# WORK REQUEST
From the data, return each line holding the word "minus".

# PROVIDED INFORMATION

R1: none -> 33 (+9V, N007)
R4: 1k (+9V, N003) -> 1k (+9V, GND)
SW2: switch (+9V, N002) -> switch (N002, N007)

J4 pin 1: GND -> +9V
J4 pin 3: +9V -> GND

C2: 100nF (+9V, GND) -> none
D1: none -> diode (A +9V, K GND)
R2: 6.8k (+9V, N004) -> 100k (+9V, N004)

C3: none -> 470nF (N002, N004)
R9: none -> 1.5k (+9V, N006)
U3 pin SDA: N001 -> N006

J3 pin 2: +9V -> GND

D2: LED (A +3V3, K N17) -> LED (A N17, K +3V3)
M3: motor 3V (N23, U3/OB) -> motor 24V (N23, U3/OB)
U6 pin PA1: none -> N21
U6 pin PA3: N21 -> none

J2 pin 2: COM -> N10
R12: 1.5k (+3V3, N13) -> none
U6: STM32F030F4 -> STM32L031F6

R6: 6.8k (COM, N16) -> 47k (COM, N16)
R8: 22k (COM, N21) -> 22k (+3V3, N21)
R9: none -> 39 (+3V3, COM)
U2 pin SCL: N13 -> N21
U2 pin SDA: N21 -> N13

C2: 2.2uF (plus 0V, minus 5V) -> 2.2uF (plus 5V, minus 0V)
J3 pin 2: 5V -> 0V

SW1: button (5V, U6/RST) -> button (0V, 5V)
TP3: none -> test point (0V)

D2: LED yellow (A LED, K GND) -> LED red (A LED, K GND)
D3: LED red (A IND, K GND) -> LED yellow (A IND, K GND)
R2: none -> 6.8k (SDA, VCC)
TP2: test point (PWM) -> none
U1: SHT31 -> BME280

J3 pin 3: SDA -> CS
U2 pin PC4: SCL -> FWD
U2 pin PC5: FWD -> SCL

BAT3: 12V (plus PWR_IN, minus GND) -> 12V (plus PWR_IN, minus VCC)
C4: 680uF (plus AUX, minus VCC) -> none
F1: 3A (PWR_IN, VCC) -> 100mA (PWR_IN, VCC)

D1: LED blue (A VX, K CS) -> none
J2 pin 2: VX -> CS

# TASK RESULT
C2: 2.2uF (plus 0V, minus 5V) -> 2.2uF (plus 5V, minus 0V)
BAT3: 12V (plus PWR_IN, minus GND) -> 12V (plus PWR_IN, minus VCC)
C4: 680uF (plus AUX, minus VCC) -> none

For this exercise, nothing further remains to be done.